SOURCE DATA Start Marker

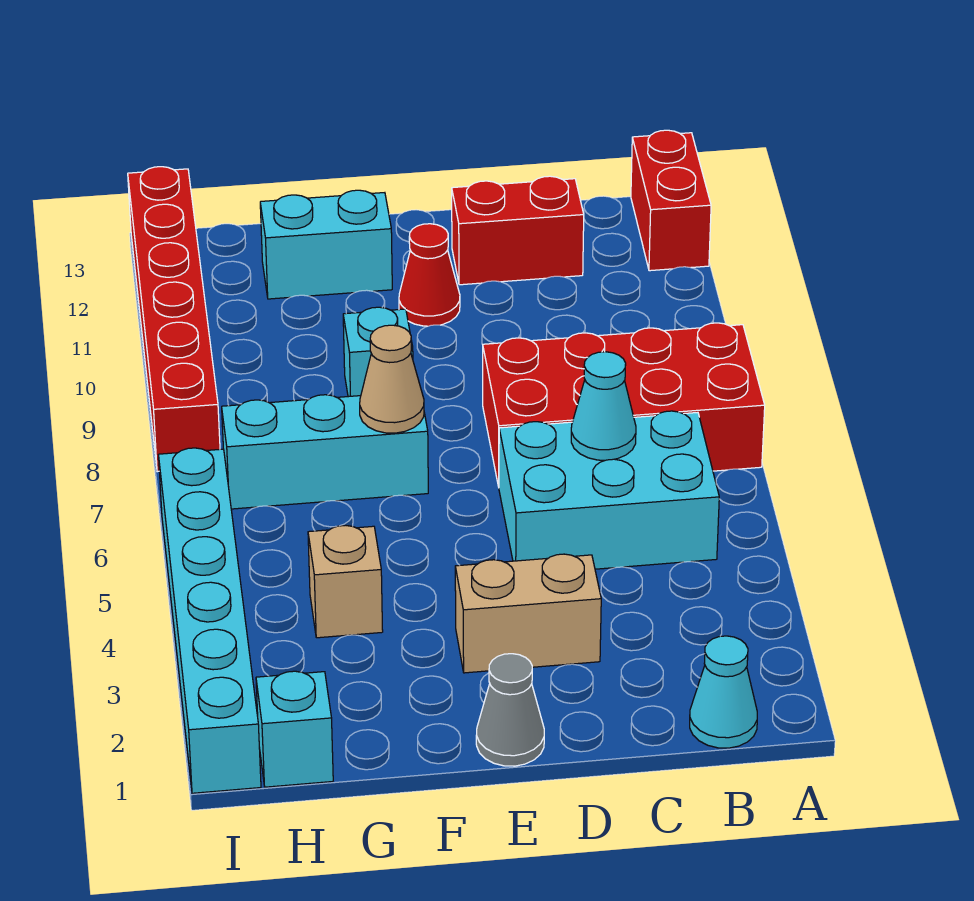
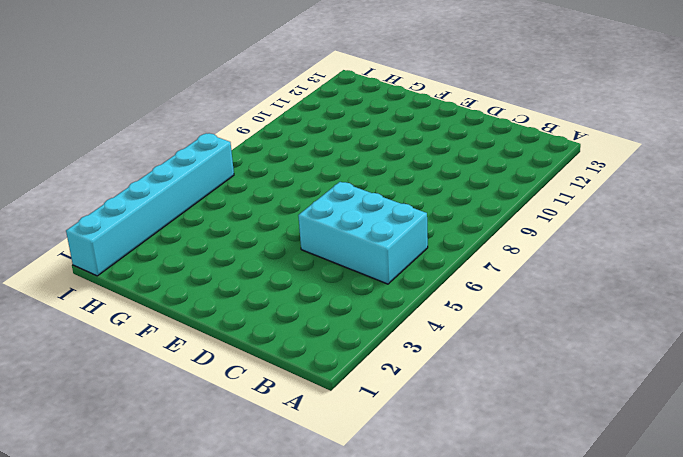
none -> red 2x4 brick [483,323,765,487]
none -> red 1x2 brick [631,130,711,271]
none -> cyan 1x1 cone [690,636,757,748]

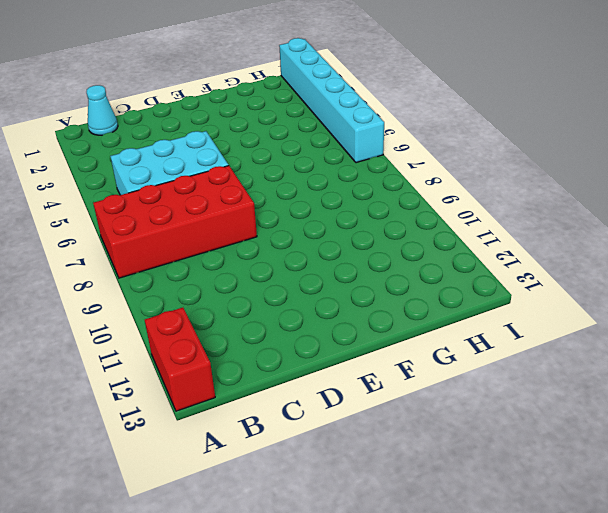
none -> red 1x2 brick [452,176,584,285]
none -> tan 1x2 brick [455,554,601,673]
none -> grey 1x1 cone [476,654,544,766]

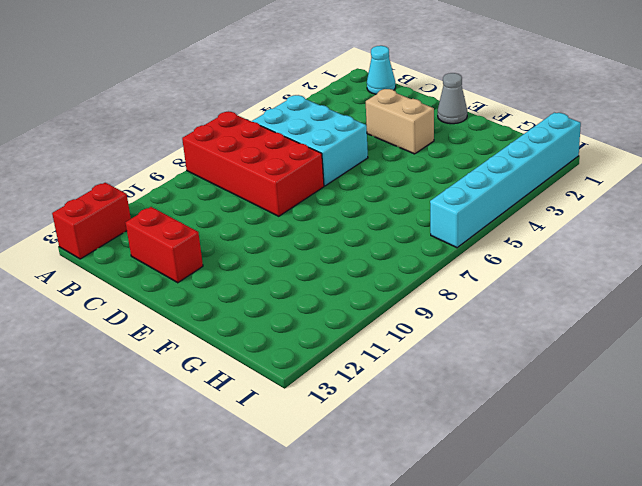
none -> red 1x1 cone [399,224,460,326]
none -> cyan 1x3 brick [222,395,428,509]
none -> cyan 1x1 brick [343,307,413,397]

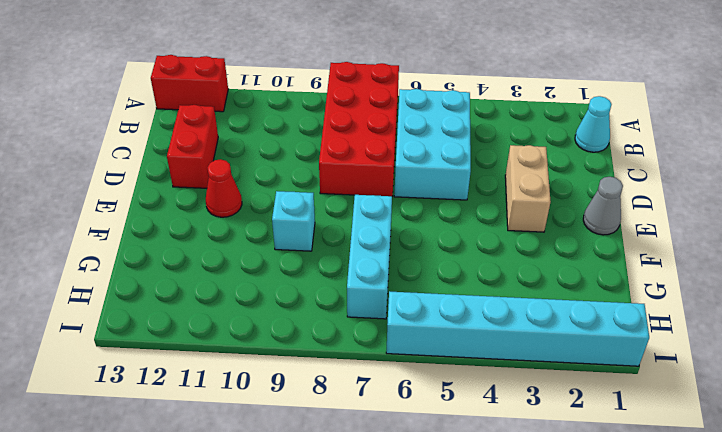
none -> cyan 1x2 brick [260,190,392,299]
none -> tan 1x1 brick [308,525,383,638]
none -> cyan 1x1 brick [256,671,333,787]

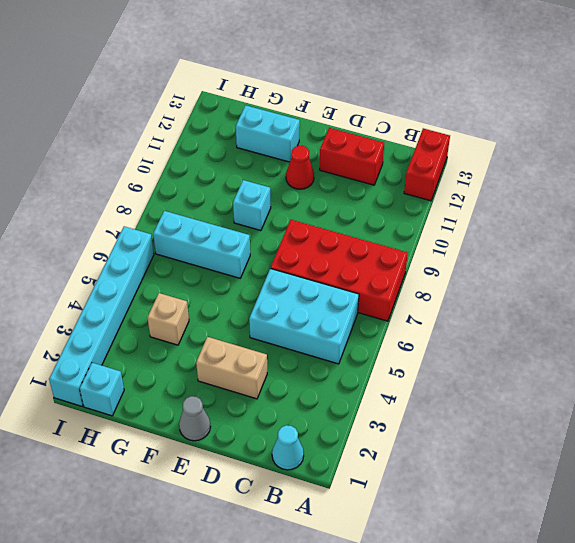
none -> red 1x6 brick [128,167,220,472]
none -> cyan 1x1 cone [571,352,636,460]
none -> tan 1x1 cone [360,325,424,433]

SOURCE DATA End Marker
SOURCE DATA Start Marker

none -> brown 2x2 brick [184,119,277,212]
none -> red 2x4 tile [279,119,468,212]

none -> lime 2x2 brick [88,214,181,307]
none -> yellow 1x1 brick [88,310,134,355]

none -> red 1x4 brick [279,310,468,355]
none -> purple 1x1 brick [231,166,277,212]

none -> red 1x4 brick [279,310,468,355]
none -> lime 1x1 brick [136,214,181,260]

SOURCE DATA End Marker

--- TO DO ---
Taking the material above as a whole, how many of its lines contain "lime"? The reply should be that number alone.

--- RESULT OF THE TASK ---
2